### TASK GOAL
Anywhere the string "rotated" shows up in the listing below, copy the line it is in.

### RECORDED DATA
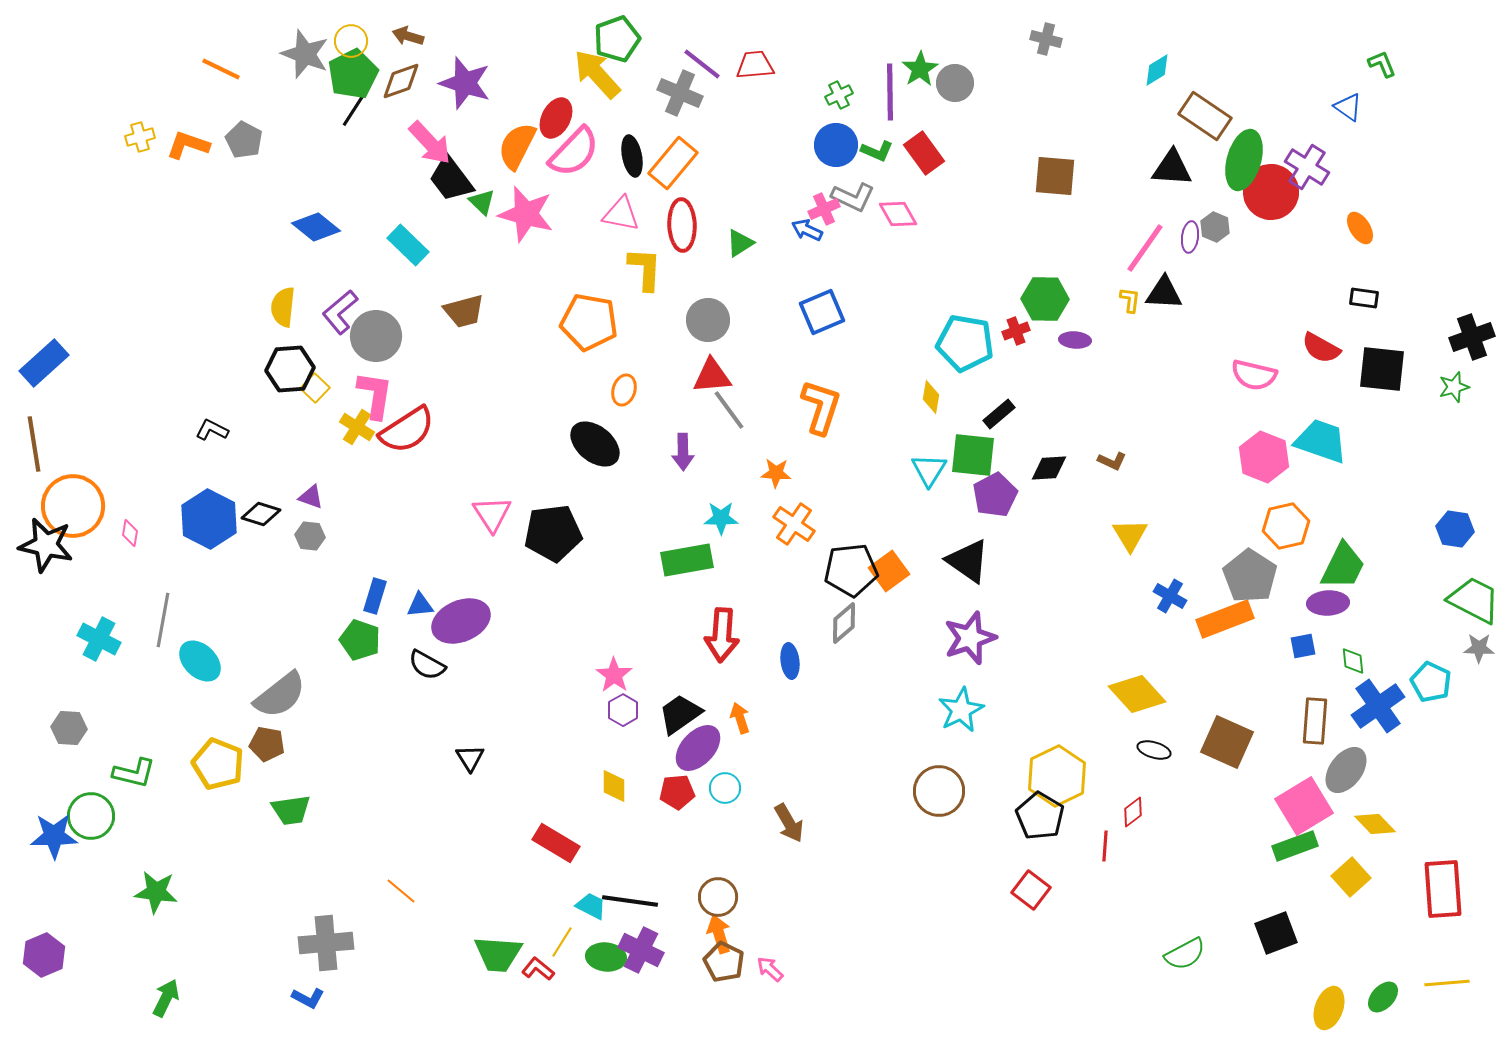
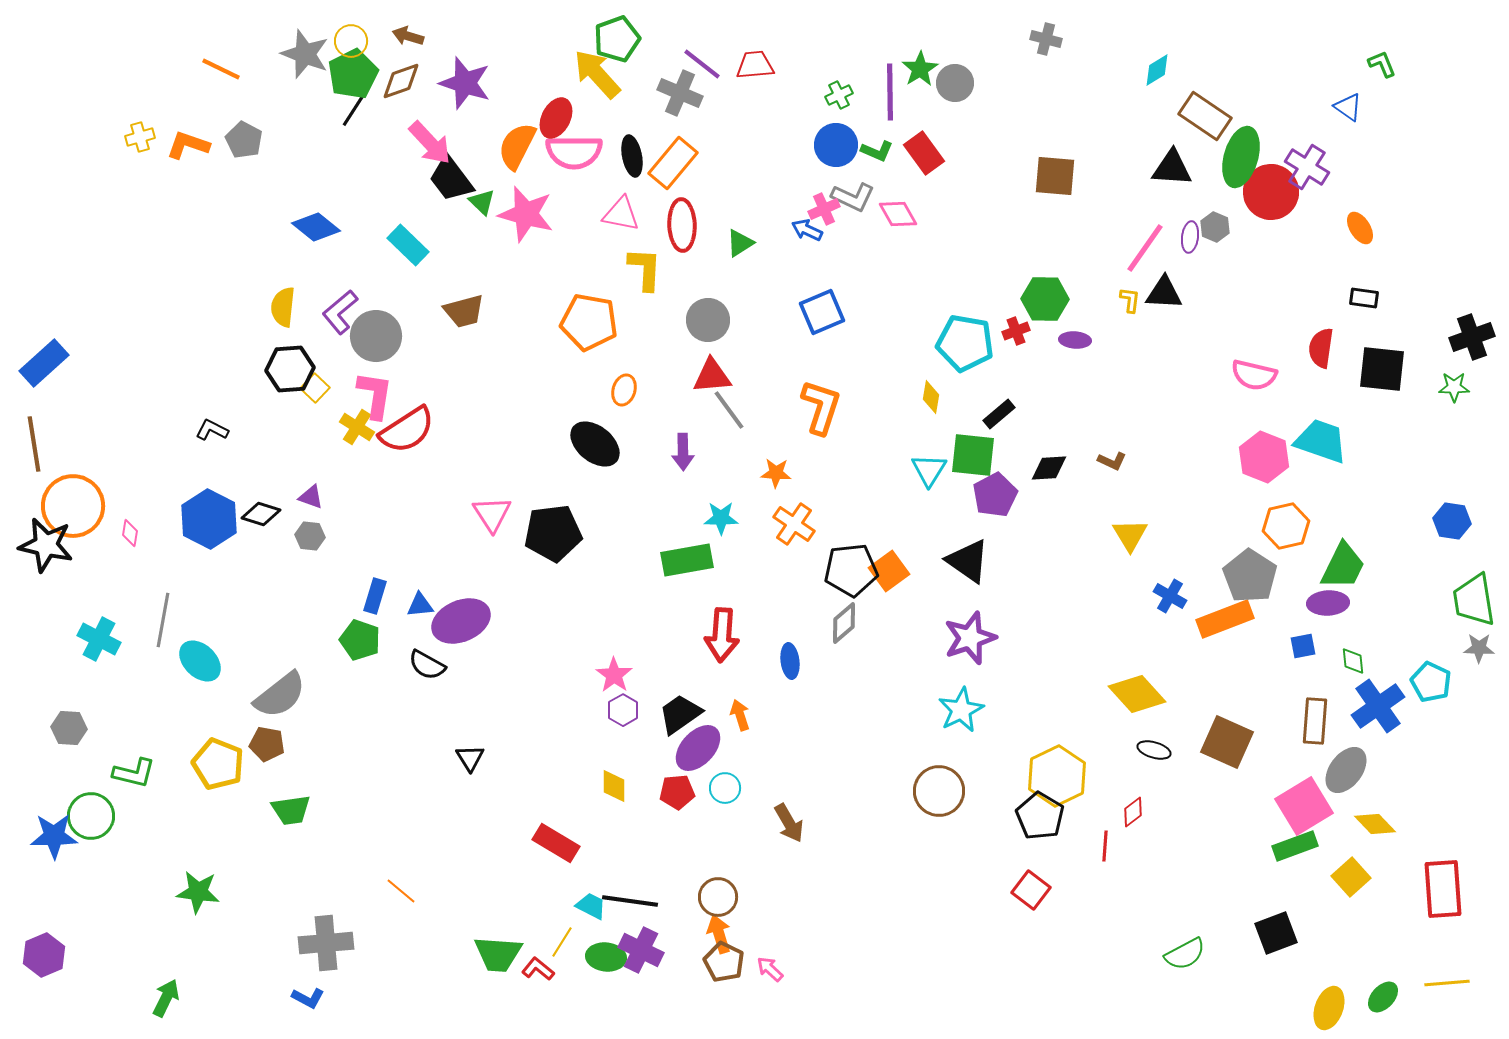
pink semicircle at (574, 152): rotated 46 degrees clockwise
green ellipse at (1244, 160): moved 3 px left, 3 px up
red semicircle at (1321, 348): rotated 69 degrees clockwise
green star at (1454, 387): rotated 16 degrees clockwise
blue hexagon at (1455, 529): moved 3 px left, 8 px up
green trapezoid at (1474, 600): rotated 126 degrees counterclockwise
orange arrow at (740, 718): moved 3 px up
green star at (156, 892): moved 42 px right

### SOLVED EXERCISE
pink semicircle at (574, 152): rotated 46 degrees clockwise
red semicircle at (1321, 348): rotated 69 degrees clockwise
green star at (1454, 387): rotated 16 degrees clockwise
green trapezoid at (1474, 600): rotated 126 degrees counterclockwise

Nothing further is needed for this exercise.